* TASK BRIEF
For each line below, print it again exactly as shown.

* PROVIDED RECORDS
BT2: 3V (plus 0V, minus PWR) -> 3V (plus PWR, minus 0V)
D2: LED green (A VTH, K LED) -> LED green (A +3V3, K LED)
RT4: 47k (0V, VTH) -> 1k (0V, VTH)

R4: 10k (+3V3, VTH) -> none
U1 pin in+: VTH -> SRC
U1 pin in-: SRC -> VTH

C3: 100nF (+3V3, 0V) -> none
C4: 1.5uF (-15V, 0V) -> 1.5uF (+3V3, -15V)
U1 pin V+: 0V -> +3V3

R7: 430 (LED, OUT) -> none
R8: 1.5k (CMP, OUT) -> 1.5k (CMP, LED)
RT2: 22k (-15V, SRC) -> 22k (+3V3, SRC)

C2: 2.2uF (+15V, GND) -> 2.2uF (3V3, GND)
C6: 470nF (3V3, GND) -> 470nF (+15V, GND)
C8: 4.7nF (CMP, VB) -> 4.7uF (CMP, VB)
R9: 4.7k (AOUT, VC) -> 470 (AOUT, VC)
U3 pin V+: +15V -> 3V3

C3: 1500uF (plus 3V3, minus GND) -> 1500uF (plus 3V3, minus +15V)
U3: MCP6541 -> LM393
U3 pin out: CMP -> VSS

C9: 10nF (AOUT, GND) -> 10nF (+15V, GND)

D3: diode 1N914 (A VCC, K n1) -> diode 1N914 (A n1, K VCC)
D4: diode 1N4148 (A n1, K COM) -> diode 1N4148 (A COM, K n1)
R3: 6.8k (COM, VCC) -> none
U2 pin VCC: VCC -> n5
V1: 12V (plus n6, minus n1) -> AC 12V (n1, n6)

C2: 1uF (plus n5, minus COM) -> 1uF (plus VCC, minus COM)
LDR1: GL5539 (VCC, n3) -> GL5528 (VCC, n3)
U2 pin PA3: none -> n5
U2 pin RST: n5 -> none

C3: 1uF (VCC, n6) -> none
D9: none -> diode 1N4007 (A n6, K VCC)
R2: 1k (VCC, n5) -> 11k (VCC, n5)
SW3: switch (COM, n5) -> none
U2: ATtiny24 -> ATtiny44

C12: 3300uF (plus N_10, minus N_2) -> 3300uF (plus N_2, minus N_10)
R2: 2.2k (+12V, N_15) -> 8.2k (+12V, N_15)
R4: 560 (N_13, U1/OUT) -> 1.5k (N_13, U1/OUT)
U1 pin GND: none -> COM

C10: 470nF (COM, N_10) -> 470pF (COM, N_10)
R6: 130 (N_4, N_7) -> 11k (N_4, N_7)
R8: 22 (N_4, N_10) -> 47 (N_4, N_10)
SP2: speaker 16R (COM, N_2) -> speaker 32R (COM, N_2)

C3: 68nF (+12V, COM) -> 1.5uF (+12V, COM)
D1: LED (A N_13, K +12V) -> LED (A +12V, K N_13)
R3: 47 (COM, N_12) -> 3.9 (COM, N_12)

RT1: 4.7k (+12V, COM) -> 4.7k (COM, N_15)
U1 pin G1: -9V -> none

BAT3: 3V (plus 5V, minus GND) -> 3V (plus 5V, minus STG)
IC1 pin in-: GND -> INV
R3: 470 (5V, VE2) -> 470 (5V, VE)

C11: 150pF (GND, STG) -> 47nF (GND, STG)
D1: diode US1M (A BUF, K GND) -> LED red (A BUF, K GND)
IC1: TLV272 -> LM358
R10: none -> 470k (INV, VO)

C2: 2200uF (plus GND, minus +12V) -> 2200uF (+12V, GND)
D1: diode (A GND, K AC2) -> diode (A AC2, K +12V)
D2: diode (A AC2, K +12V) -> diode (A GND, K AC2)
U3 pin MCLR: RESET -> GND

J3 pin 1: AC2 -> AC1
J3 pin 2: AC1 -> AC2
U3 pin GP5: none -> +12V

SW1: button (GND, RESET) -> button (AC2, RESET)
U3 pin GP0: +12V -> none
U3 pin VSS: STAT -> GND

* EXERCISE RESPONSE
BT2: 3V (plus 0V, minus PWR) -> 3V (plus PWR, minus 0V)
D2: LED green (A VTH, K LED) -> LED green (A +3V3, K LED)
RT4: 47k (0V, VTH) -> 1k (0V, VTH)

R4: 10k (+3V3, VTH) -> none
U1 pin in+: VTH -> SRC
U1 pin in-: SRC -> VTH

C3: 100nF (+3V3, 0V) -> none
C4: 1.5uF (-15V, 0V) -> 1.5uF (+3V3, -15V)
U1 pin V+: 0V -> +3V3

R7: 430 (LED, OUT) -> none
R8: 1.5k (CMP, OUT) -> 1.5k (CMP, LED)
RT2: 22k (-15V, SRC) -> 22k (+3V3, SRC)

C2: 2.2uF (+15V, GND) -> 2.2uF (3V3, GND)
C6: 470nF (3V3, GND) -> 470nF (+15V, GND)
C8: 4.7nF (CMP, VB) -> 4.7uF (CMP, VB)
R9: 4.7k (AOUT, VC) -> 470 (AOUT, VC)
U3 pin V+: +15V -> 3V3

C3: 1500uF (plus 3V3, minus GND) -> 1500uF (plus 3V3, minus +15V)
U3: MCP6541 -> LM393
U3 pin out: CMP -> VSS

C9: 10nF (AOUT, GND) -> 10nF (+15V, GND)

D3: diode 1N914 (A VCC, K n1) -> diode 1N914 (A n1, K VCC)
D4: diode 1N4148 (A n1, K COM) -> diode 1N4148 (A COM, K n1)
R3: 6.8k (COM, VCC) -> none
U2 pin VCC: VCC -> n5
V1: 12V (plus n6, minus n1) -> AC 12V (n1, n6)

C2: 1uF (plus n5, minus COM) -> 1uF (plus VCC, minus COM)
LDR1: GL5539 (VCC, n3) -> GL5528 (VCC, n3)
U2 pin PA3: none -> n5
U2 pin RST: n5 -> none

C3: 1uF (VCC, n6) -> none
D9: none -> diode 1N4007 (A n6, K VCC)
R2: 1k (VCC, n5) -> 11k (VCC, n5)
SW3: switch (COM, n5) -> none
U2: ATtiny24 -> ATtiny44

C12: 3300uF (plus N_10, minus N_2) -> 3300uF (plus N_2, minus N_10)
R2: 2.2k (+12V, N_15) -> 8.2k (+12V, N_15)
R4: 560 (N_13, U1/OUT) -> 1.5k (N_13, U1/OUT)
U1 pin GND: none -> COM

C10: 470nF (COM, N_10) -> 470pF (COM, N_10)
R6: 130 (N_4, N_7) -> 11k (N_4, N_7)
R8: 22 (N_4, N_10) -> 47 (N_4, N_10)
SP2: speaker 16R (COM, N_2) -> speaker 32R (COM, N_2)

C3: 68nF (+12V, COM) -> 1.5uF (+12V, COM)
D1: LED (A N_13, K +12V) -> LED (A +12V, K N_13)
R3: 47 (COM, N_12) -> 3.9 (COM, N_12)

RT1: 4.7k (+12V, COM) -> 4.7k (COM, N_15)
U1 pin G1: -9V -> none

BAT3: 3V (plus 5V, minus GND) -> 3V (plus 5V, minus STG)
IC1 pin in-: GND -> INV
R3: 470 (5V, VE2) -> 470 (5V, VE)

C11: 150pF (GND, STG) -> 47nF (GND, STG)
D1: diode US1M (A BUF, K GND) -> LED red (A BUF, K GND)
IC1: TLV272 -> LM358
R10: none -> 470k (INV, VO)

C2: 2200uF (plus GND, minus +12V) -> 2200uF (+12V, GND)
D1: diode (A GND, K AC2) -> diode (A AC2, K +12V)
D2: diode (A AC2, K +12V) -> diode (A GND, K AC2)
U3 pin MCLR: RESET -> GND

J3 pin 1: AC2 -> AC1
J3 pin 2: AC1 -> AC2
U3 pin GP5: none -> +12V

SW1: button (GND, RESET) -> button (AC2, RESET)
U3 pin GP0: +12V -> none
U3 pin VSS: STAT -> GND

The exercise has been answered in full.